[Extracted records]
=-=-=-=-=

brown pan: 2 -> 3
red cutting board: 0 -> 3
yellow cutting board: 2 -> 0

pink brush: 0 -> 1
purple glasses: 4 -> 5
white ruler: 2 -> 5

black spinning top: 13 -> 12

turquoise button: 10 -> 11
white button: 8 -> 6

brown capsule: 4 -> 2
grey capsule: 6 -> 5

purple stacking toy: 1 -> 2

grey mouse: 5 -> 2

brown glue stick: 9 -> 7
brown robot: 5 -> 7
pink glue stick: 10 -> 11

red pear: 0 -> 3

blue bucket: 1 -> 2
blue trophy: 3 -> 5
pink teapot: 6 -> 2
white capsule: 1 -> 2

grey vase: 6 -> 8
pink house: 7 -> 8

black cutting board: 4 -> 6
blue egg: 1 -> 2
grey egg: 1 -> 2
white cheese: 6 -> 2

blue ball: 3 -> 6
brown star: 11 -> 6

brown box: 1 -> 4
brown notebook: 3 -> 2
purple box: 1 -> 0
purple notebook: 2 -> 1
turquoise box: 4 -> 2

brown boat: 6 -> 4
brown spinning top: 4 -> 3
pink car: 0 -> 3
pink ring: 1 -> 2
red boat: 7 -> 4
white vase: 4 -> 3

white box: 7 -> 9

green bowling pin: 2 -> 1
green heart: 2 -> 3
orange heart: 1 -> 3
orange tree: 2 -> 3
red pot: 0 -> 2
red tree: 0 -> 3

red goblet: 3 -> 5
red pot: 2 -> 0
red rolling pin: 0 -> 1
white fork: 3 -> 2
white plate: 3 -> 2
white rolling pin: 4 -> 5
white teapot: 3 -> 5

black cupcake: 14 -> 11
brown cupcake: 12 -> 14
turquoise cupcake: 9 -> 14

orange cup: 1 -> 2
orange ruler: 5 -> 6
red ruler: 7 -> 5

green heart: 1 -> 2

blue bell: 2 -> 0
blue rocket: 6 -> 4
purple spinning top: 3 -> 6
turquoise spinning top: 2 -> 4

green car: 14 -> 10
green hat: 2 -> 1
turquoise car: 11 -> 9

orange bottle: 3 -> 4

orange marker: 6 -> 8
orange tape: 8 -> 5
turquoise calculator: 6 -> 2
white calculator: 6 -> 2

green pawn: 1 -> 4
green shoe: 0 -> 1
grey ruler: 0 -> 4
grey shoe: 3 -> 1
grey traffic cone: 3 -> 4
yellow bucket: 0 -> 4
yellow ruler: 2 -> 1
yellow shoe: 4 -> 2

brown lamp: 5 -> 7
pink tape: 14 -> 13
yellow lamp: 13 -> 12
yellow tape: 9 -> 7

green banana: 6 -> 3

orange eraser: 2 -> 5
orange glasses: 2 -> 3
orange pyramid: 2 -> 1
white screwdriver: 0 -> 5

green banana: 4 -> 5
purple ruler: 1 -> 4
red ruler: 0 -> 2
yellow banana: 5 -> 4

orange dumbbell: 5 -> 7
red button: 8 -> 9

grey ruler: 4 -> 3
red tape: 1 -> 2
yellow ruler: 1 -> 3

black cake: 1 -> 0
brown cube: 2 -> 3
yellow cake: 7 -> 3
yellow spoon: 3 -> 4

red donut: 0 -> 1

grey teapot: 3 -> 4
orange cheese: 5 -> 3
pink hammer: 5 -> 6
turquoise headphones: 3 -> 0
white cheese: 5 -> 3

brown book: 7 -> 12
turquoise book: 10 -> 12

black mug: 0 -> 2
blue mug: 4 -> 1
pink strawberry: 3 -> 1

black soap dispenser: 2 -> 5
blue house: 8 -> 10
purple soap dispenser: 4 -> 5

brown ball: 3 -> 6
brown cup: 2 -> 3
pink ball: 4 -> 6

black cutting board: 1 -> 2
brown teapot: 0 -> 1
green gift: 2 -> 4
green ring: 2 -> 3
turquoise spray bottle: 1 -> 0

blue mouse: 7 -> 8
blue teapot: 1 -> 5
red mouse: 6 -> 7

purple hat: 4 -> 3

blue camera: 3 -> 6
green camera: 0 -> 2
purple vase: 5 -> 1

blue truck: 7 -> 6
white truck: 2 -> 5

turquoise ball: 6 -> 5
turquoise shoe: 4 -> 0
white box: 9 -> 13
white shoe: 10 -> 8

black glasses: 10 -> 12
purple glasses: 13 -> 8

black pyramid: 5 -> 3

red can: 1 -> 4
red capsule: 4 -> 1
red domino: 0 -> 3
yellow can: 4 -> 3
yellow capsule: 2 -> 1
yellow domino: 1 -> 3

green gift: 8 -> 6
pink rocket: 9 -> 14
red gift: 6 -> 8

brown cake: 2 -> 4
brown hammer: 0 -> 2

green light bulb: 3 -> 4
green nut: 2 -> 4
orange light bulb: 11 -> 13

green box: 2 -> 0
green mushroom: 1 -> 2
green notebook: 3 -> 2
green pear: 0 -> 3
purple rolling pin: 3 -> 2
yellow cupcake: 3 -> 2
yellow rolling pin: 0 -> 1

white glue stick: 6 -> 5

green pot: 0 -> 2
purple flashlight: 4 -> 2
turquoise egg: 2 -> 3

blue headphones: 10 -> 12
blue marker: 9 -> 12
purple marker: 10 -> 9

=-=-=-=-=

What to do | The job here is to find each line above with the word "heart" and copy it.

Solution below |
green heart: 2 -> 3
orange heart: 1 -> 3
green heart: 1 -> 2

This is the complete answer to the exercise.